== Extracted data

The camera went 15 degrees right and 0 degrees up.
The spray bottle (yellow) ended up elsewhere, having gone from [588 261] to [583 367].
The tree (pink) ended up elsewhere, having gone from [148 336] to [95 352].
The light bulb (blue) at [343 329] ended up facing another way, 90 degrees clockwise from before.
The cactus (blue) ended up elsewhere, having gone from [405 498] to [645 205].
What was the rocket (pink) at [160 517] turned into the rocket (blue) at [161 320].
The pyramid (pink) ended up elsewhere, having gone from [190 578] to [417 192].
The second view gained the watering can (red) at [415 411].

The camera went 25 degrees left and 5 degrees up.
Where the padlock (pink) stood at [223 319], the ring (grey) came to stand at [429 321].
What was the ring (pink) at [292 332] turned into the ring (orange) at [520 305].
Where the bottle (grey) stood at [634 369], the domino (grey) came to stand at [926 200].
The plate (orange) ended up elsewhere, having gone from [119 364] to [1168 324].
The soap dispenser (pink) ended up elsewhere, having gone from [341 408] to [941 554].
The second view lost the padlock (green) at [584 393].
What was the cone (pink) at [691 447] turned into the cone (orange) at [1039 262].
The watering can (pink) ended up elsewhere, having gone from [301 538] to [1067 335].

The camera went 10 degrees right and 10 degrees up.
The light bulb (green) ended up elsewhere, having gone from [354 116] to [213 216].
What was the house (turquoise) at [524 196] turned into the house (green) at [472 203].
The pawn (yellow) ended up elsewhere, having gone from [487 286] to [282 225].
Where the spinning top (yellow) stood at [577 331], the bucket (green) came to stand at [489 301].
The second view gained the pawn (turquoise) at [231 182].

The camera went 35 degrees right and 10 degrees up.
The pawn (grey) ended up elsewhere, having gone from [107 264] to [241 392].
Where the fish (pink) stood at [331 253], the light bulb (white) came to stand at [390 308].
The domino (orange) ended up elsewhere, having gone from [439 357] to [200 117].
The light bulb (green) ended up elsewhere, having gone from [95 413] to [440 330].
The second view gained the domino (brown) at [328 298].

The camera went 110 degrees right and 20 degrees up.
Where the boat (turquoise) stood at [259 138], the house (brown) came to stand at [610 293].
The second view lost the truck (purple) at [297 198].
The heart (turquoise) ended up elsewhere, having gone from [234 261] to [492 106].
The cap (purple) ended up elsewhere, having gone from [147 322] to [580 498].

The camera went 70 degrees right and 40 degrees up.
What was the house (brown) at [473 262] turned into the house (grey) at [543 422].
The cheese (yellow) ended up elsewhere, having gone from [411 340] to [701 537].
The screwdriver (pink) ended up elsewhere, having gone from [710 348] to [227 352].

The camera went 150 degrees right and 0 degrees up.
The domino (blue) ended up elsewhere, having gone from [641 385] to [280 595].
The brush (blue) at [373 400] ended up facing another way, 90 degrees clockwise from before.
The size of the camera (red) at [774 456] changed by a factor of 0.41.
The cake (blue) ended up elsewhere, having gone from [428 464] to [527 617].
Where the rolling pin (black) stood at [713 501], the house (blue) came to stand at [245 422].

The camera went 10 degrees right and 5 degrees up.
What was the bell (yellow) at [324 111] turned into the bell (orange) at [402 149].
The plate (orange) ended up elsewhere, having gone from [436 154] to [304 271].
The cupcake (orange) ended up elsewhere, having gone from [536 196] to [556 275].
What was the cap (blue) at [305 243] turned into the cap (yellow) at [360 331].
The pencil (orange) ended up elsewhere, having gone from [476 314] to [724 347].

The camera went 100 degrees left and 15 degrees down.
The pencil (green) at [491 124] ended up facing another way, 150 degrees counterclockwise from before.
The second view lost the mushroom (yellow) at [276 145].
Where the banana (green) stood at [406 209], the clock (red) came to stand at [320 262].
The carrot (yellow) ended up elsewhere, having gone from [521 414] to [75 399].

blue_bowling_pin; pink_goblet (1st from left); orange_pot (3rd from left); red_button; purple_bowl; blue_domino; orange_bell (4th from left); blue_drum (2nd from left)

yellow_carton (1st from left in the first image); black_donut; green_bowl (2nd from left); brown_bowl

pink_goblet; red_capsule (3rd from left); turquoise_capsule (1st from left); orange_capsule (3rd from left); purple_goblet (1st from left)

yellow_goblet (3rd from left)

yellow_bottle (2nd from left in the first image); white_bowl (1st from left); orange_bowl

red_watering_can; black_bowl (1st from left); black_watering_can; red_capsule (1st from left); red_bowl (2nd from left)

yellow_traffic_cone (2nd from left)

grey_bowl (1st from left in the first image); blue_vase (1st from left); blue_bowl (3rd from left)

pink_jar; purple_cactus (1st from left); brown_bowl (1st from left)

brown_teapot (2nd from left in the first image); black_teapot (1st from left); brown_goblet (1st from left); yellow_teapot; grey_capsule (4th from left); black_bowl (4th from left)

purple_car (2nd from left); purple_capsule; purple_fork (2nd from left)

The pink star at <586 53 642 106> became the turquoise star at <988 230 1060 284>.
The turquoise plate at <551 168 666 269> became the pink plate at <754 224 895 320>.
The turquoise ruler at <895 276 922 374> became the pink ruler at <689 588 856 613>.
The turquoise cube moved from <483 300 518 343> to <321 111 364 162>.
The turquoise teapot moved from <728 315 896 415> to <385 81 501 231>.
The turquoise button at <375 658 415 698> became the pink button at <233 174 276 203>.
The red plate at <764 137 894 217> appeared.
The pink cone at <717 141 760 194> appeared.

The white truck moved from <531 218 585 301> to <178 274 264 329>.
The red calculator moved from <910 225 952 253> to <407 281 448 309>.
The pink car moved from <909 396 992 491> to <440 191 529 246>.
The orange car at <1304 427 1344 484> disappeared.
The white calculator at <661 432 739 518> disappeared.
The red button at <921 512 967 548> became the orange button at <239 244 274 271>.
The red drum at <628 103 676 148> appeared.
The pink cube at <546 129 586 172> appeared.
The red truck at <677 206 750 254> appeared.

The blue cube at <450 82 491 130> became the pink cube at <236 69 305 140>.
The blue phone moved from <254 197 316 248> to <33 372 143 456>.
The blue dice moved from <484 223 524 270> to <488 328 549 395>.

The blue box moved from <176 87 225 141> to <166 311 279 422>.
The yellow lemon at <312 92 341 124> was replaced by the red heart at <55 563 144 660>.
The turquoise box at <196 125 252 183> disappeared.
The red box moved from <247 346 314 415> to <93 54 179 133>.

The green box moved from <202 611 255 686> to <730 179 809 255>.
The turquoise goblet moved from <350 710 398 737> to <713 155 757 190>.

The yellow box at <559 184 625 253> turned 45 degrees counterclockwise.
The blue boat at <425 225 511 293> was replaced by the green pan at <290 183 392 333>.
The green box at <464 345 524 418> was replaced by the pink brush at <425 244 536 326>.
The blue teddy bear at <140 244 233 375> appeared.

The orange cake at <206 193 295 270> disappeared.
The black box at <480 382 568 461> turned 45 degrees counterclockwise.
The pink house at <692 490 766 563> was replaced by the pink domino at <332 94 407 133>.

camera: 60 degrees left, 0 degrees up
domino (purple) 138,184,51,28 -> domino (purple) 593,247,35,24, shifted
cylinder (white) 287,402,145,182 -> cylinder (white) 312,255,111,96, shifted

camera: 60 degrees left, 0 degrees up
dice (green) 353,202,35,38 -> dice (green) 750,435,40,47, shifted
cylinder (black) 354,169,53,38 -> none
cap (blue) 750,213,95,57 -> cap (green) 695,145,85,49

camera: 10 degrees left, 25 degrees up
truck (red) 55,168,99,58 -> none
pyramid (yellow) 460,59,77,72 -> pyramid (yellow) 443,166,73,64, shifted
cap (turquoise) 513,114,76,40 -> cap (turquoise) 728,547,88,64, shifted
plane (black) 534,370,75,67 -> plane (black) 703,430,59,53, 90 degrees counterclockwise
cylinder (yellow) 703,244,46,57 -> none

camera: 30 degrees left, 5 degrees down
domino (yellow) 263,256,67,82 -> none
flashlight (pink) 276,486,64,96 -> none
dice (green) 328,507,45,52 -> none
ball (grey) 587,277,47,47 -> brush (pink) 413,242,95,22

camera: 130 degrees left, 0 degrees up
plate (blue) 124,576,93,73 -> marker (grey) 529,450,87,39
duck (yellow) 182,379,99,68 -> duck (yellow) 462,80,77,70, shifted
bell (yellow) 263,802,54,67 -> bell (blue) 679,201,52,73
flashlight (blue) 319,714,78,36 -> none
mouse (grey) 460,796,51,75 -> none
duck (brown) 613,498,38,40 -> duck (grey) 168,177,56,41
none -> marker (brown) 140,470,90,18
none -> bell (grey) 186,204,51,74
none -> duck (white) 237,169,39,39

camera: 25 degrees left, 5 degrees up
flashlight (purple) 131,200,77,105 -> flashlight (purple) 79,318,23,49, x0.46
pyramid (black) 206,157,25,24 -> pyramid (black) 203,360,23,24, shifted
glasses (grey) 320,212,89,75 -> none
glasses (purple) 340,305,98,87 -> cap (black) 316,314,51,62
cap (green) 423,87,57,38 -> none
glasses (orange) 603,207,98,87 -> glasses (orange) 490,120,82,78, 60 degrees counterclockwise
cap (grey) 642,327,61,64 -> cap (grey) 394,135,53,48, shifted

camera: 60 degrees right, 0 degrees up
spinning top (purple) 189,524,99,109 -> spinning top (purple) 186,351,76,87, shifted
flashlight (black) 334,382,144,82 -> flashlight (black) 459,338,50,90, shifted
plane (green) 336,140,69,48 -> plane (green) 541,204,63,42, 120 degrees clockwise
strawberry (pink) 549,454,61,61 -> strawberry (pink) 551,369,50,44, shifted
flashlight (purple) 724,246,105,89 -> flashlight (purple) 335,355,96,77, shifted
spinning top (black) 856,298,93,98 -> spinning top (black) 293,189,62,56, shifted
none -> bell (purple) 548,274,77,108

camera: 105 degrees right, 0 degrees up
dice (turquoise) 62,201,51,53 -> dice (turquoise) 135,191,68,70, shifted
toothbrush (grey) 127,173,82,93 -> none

====

_Description of the task:_
From the records above, transcribe without alteration every line from the one with "The turquoise plate" to the one with "The red plate at <764 137 894 217> appeared.", inclusive.

_Exercise solution:_
The turquoise plate at <551 168 666 269> became the pink plate at <754 224 895 320>.
The turquoise ruler at <895 276 922 374> became the pink ruler at <689 588 856 613>.
The turquoise cube moved from <483 300 518 343> to <321 111 364 162>.
The turquoise teapot moved from <728 315 896 415> to <385 81 501 231>.
The turquoise button at <375 658 415 698> became the pink button at <233 174 276 203>.
The red plate at <764 137 894 217> appeared.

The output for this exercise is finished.